_RECORDS FOR THE TASK_.
-=-=-=-=-

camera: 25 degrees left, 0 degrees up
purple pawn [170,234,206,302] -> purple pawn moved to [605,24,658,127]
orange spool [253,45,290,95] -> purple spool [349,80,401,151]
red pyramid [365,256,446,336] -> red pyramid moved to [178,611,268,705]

-=-=-=-=-

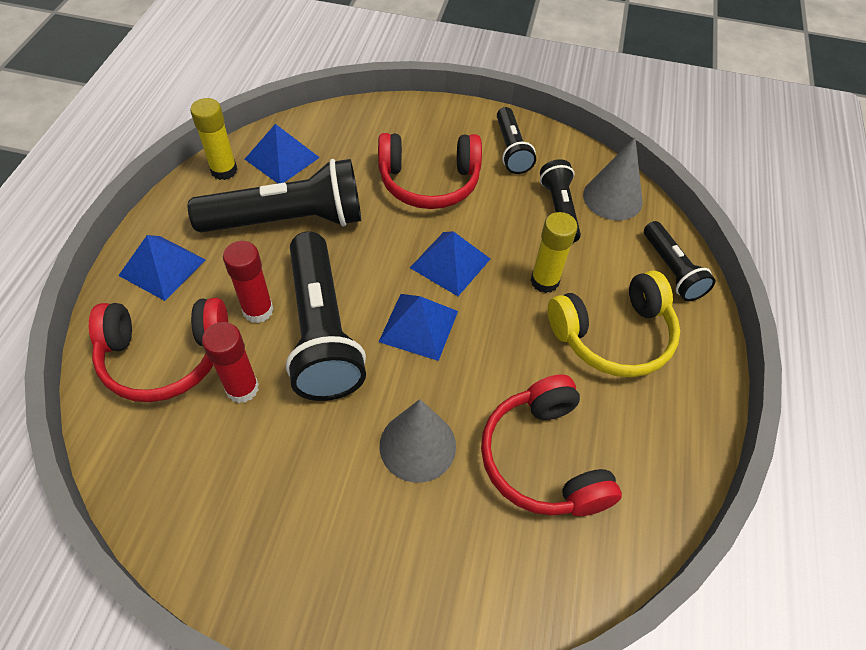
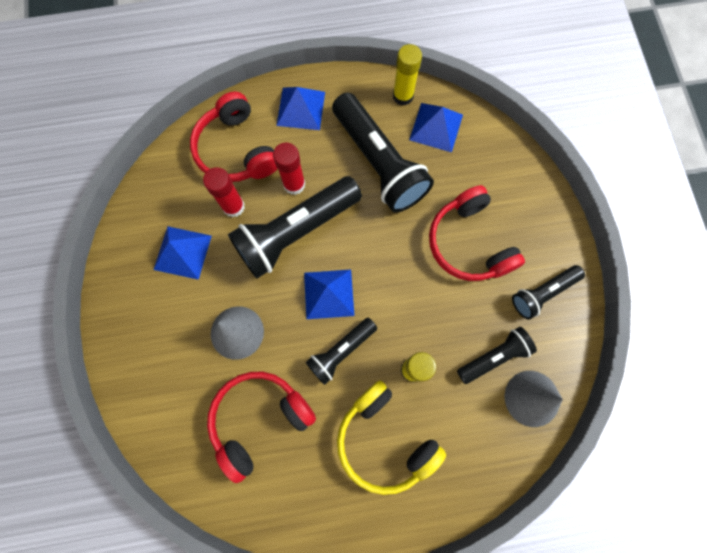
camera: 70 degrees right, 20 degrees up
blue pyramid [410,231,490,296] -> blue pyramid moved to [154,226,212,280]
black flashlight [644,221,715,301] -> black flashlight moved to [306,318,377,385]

-=-=-=-=-

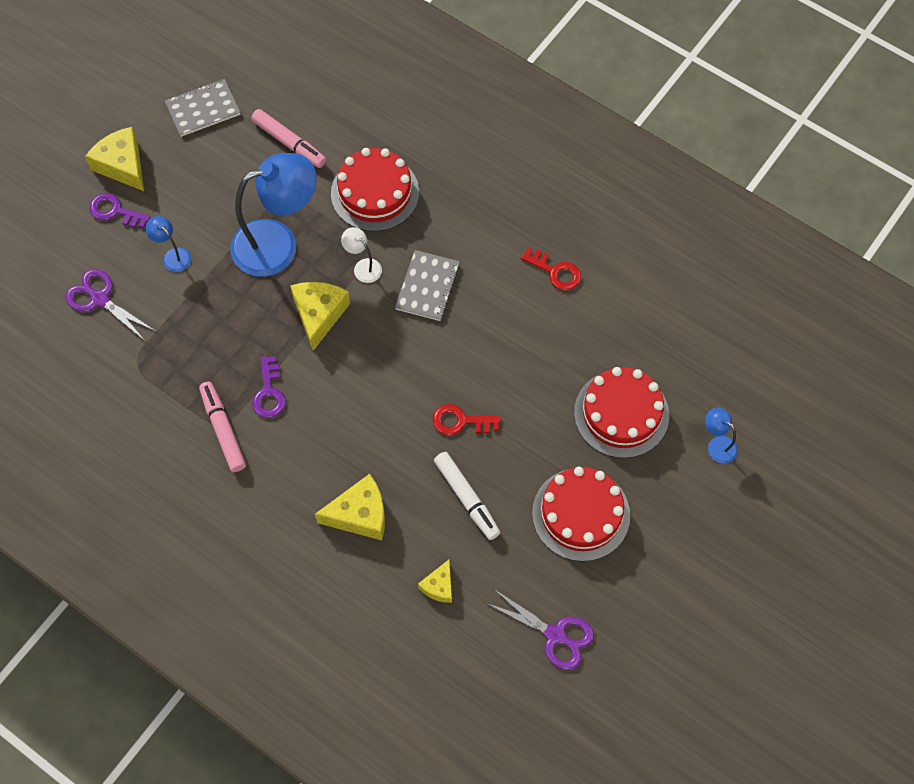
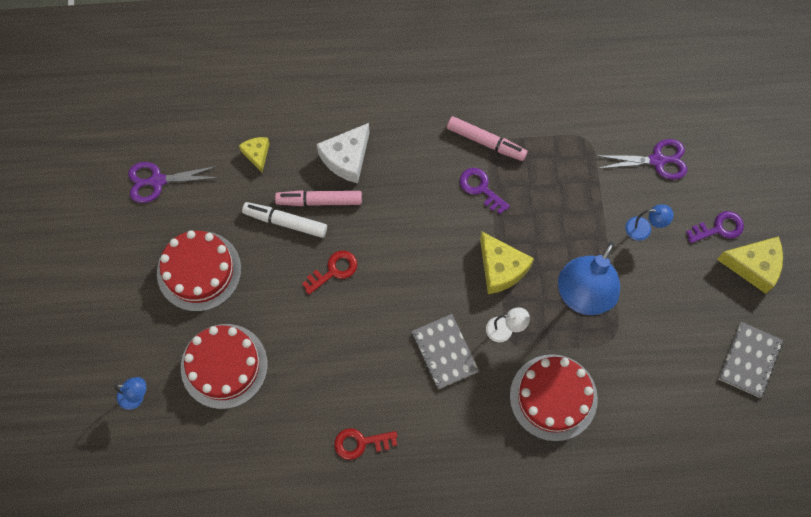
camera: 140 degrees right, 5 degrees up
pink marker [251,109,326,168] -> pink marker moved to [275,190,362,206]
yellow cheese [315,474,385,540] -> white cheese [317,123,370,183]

-=-=-=-=-

_TASK_.
With the first line being the one containing "camera: 25 degrees left, 0 degrees up" and the last line the one containing "red pyramid [365,256,446,336]", transcribe exactly the lines above that fall in that range.

_OUTPUT FOR THIS EXERCISE_.
camera: 25 degrees left, 0 degrees up
purple pawn [170,234,206,302] -> purple pawn moved to [605,24,658,127]
orange spool [253,45,290,95] -> purple spool [349,80,401,151]
red pyramid [365,256,446,336] -> red pyramid moved to [178,611,268,705]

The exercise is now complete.